### Provided records

***

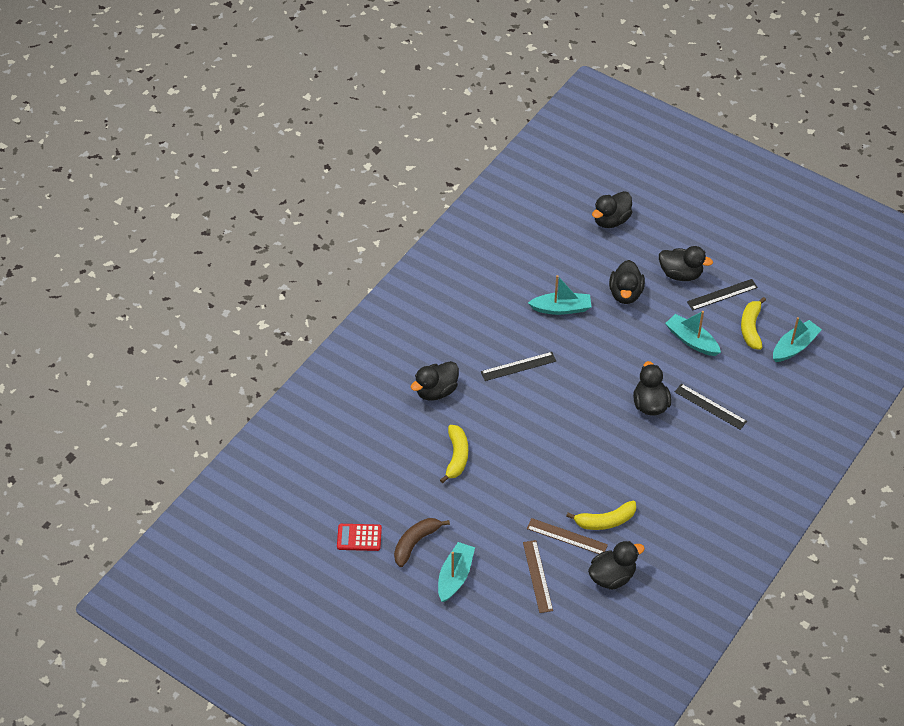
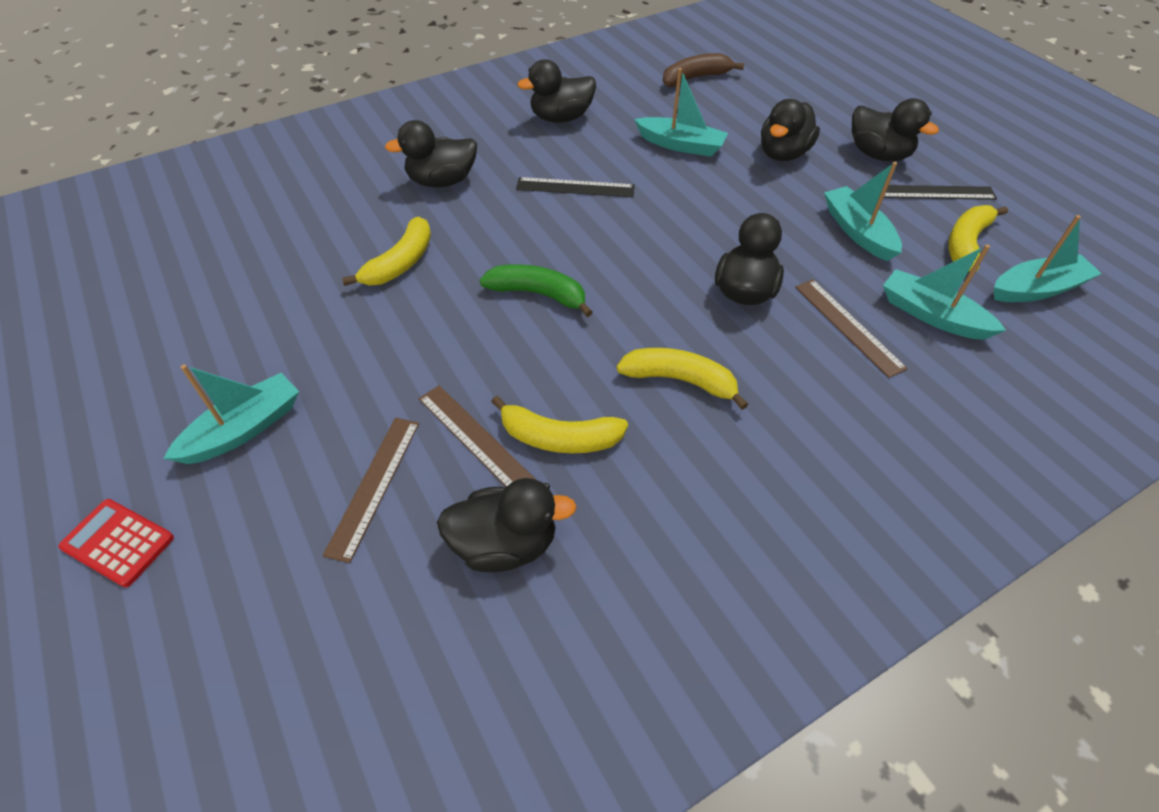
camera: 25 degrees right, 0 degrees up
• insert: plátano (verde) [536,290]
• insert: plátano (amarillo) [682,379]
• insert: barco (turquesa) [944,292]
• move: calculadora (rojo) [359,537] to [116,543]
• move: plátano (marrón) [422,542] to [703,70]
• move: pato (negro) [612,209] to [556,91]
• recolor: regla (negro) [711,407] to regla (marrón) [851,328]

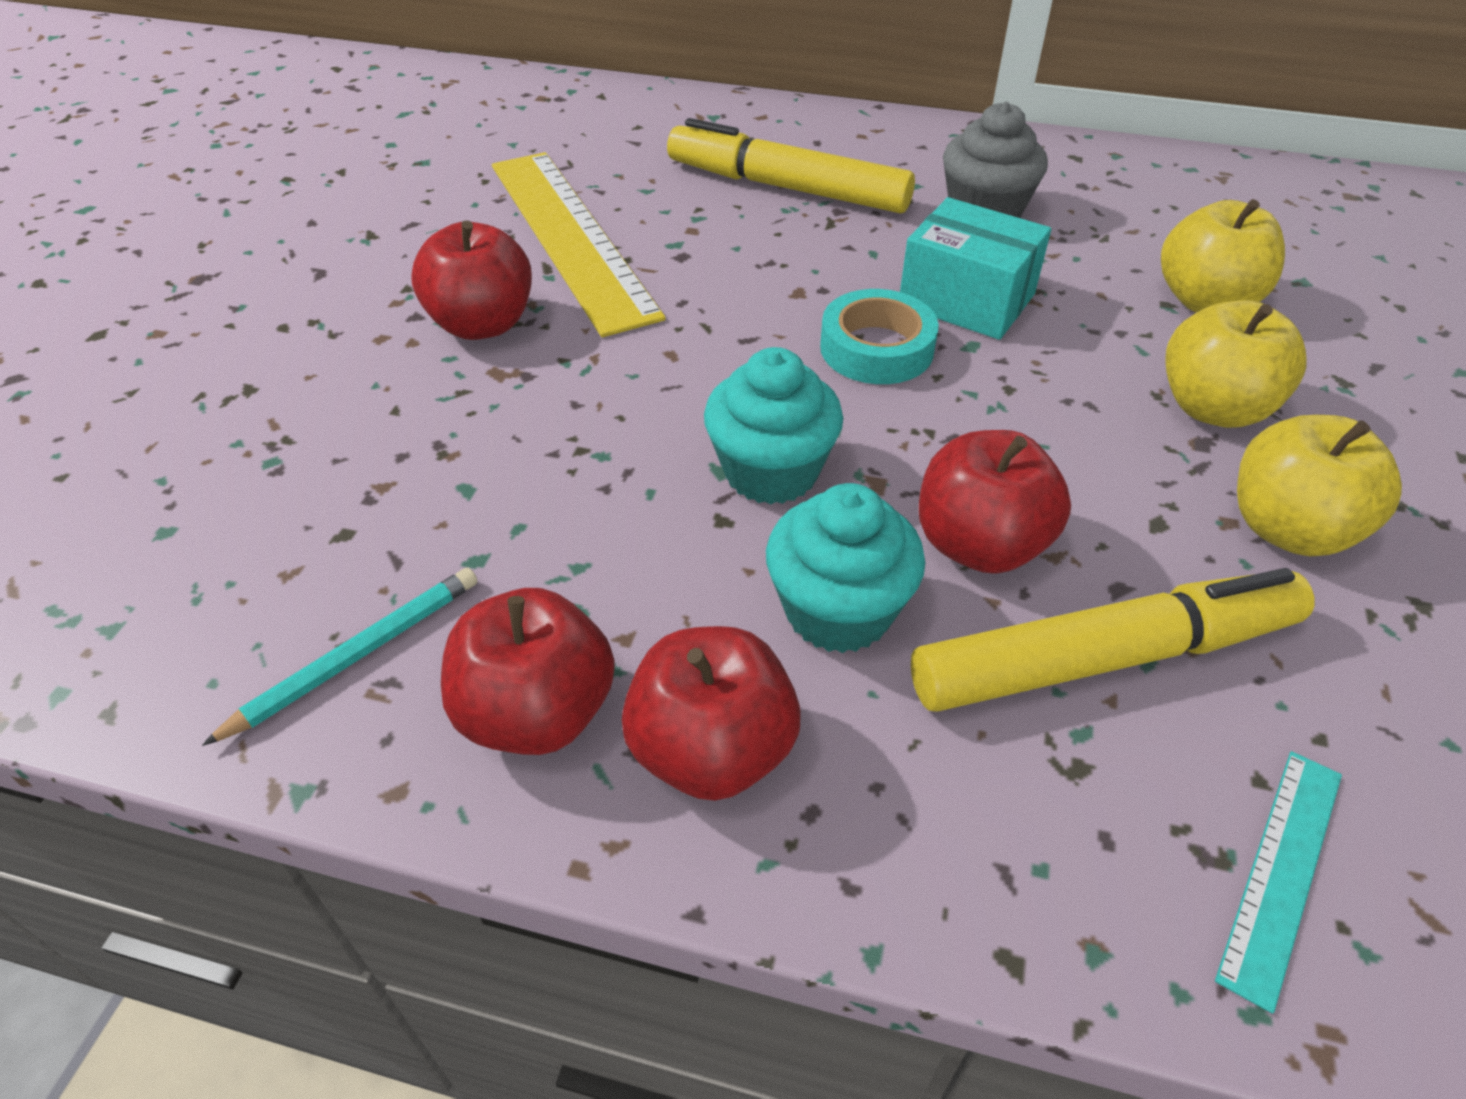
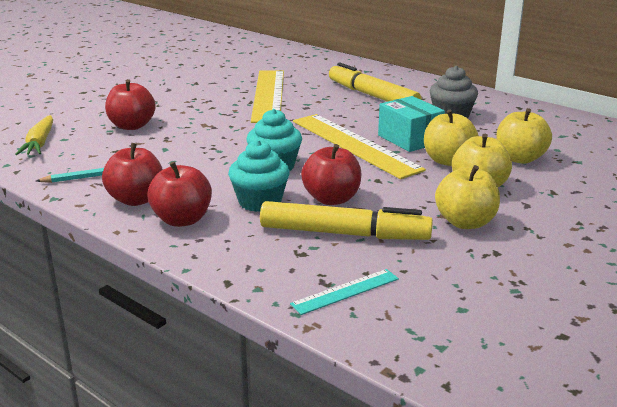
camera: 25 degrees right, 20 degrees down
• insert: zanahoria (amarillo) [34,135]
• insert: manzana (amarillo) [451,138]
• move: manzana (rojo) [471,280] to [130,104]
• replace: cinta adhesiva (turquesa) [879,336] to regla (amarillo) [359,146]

***

### Task goal
Locate and copy each line in the data above that includes the word "plátano".

### Response below
• insert: plátano (verde) [536,290]
• insert: plátano (amarillo) [682,379]
• move: plátano (marrón) [422,542] to [703,70]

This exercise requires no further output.